====== Provided data ======

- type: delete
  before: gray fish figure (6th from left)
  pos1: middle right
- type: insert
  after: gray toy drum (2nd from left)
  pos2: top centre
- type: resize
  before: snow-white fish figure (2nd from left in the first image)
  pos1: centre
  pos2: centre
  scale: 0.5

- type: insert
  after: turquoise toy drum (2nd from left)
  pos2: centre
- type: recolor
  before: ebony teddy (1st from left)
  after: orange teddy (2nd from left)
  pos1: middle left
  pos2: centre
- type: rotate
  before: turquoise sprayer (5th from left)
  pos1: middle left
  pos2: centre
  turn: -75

======

* [What to do]:
Please give the full set of data again exactly.

* [Answer to this problem]:
- type: delete
  before: gray fish figure (6th from left)
  pos1: middle right
- type: insert
  after: gray toy drum (2nd from left)
  pos2: top centre
- type: resize
  before: snow-white fish figure (2nd from left in the first image)
  pos1: centre
  pos2: centre
  scale: 0.5

- type: insert
  after: turquoise toy drum (2nd from left)
  pos2: centre
- type: recolor
  before: ebony teddy (1st from left)
  after: orange teddy (2nd from left)
  pos1: middle left
  pos2: centre
- type: rotate
  before: turquoise sprayer (5th from left)
  pos1: middle left
  pos2: centre
  turn: -75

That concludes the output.